What is needed is the full set of records, word for word, with no pictures.

(Records from a data collection)
*** Block opens ***

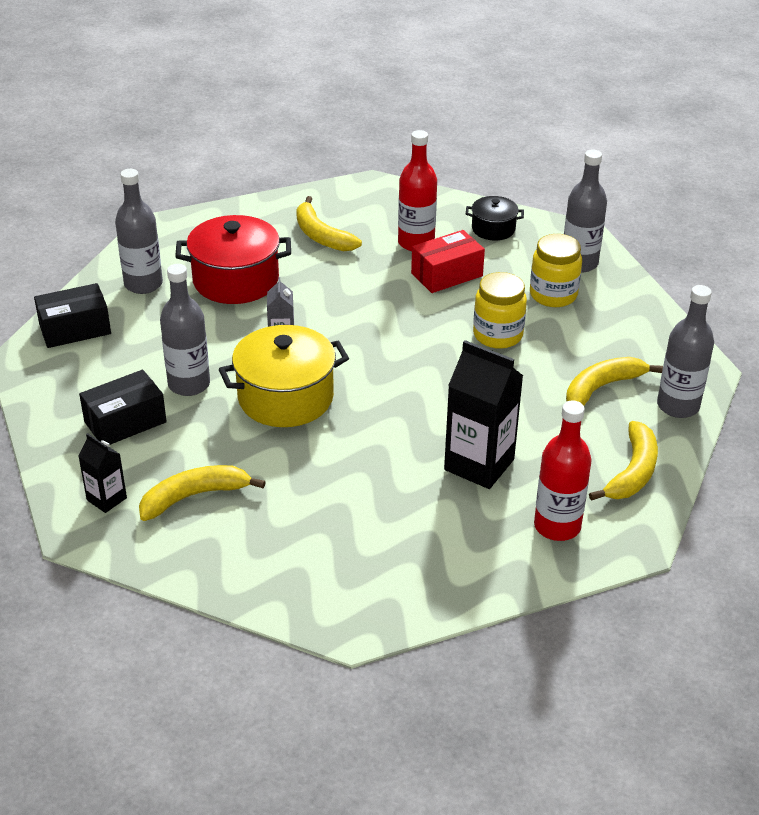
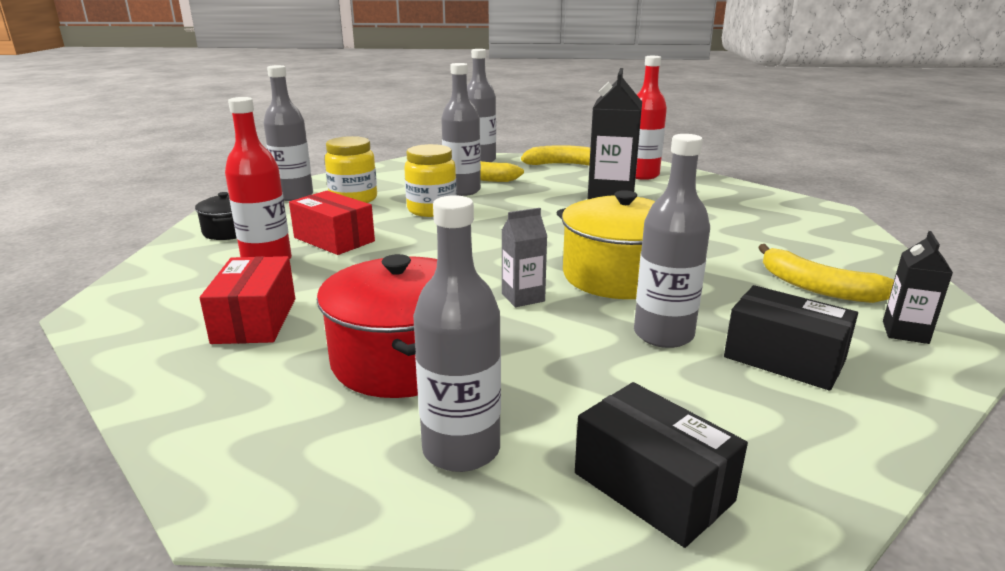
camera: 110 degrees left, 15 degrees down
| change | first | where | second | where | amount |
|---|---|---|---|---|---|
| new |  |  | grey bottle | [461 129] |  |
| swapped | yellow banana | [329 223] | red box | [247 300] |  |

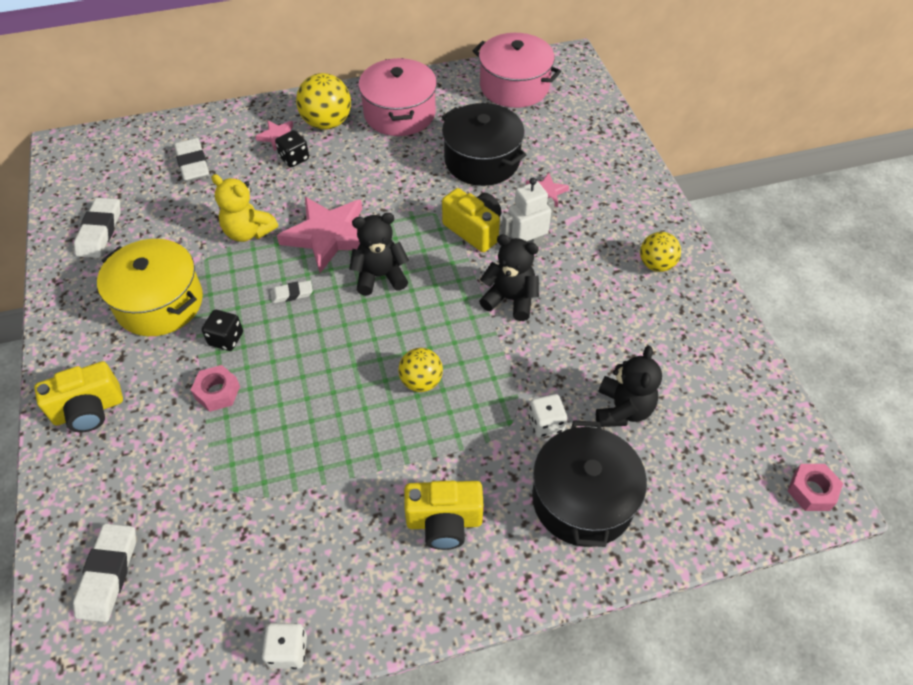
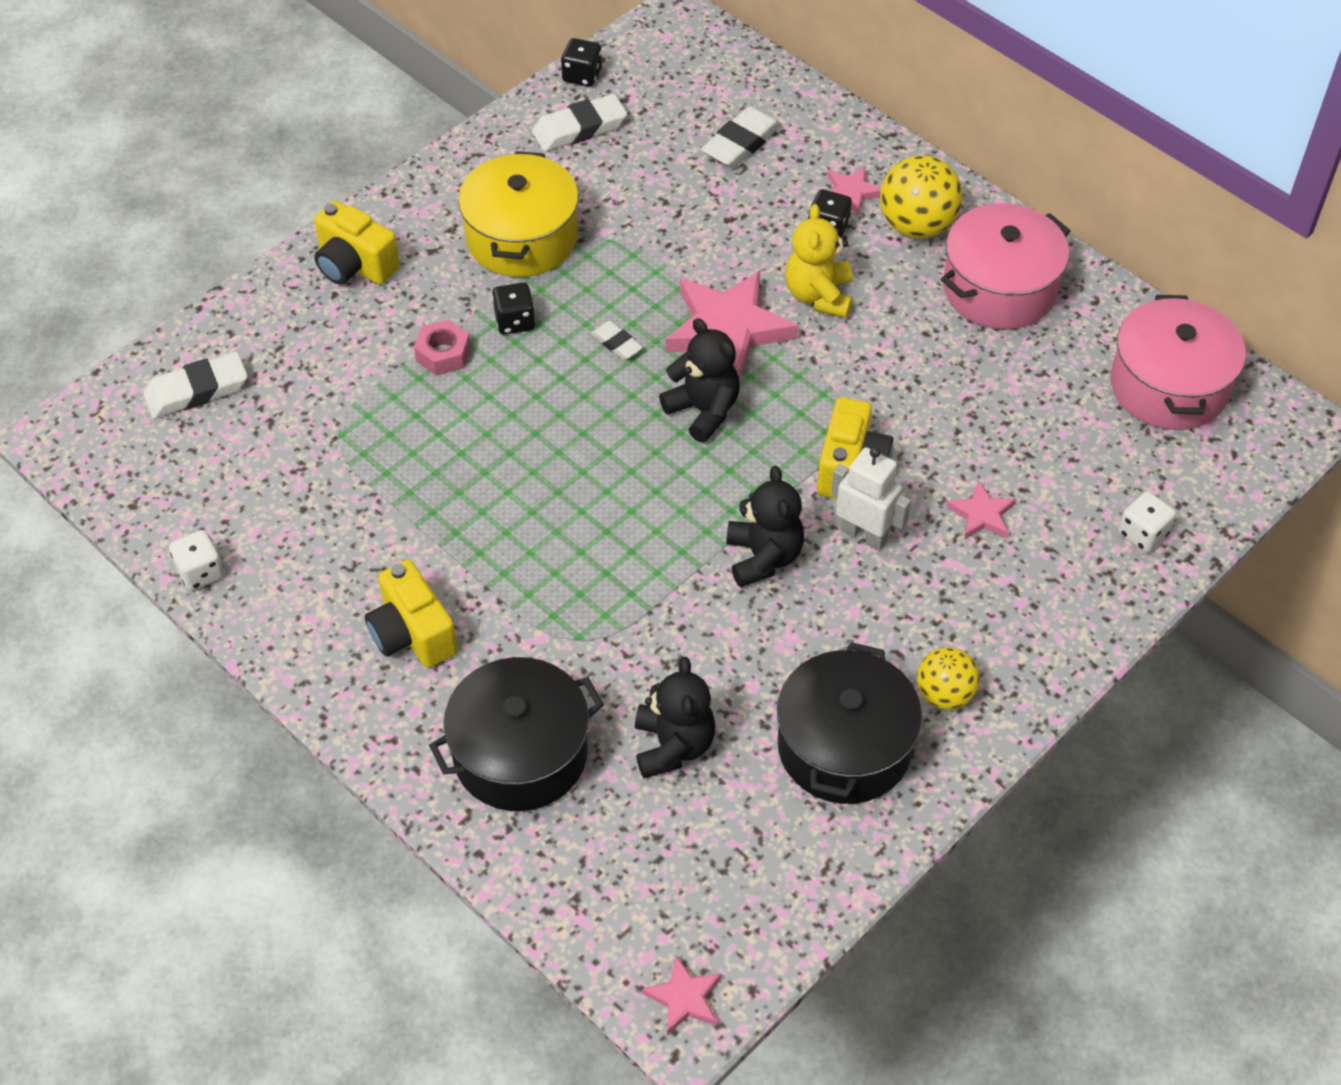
camera: 60 degrees right, 0 degrees up
| change | first | where | second | where | amount |
|---|---|---|---|---|---|
| gone | yellow ball | [420 370] |  |  |  |
| new |  |  | black dice | [581 62] |  |
| shifted | yellow teddy bear | [244 208] |  | [818 261] |  |
| shifted | black pot | [484 144] |  | [849 723] |  |
| shifted | white dice | [547 416] |  | [1147 522] |  |
| swapped | pink nut | [815 487] | pink star | [681 995] |  |
| rotated | black teddy bear | [629 386] |  | [675 717] | 75 degrees counterclockwise |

*** Block closes ***

# TASK SOLUTION
camera: 110 degrees left, 15 degrees down
| change | first | where | second | where | amount |
|---|---|---|---|---|---|
| new |  |  | grey bottle | [461 129] |  |
| swapped | yellow banana | [329 223] | red box | [247 300] |  |

camera: 60 degrees right, 0 degrees up
| change | first | where | second | where | amount |
|---|---|---|---|---|---|
| gone | yellow ball | [420 370] |  |  |  |
| new |  |  | black dice | [581 62] |  |
| shifted | yellow teddy bear | [244 208] |  | [818 261] |  |
| shifted | black pot | [484 144] |  | [849 723] |  |
| shifted | white dice | [547 416] |  | [1147 522] |  |
| swapped | pink nut | [815 487] | pink star | [681 995] |  |
| rotated | black teddy bear | [629 386] |  | [675 717] | 75 degrees counterclockwise |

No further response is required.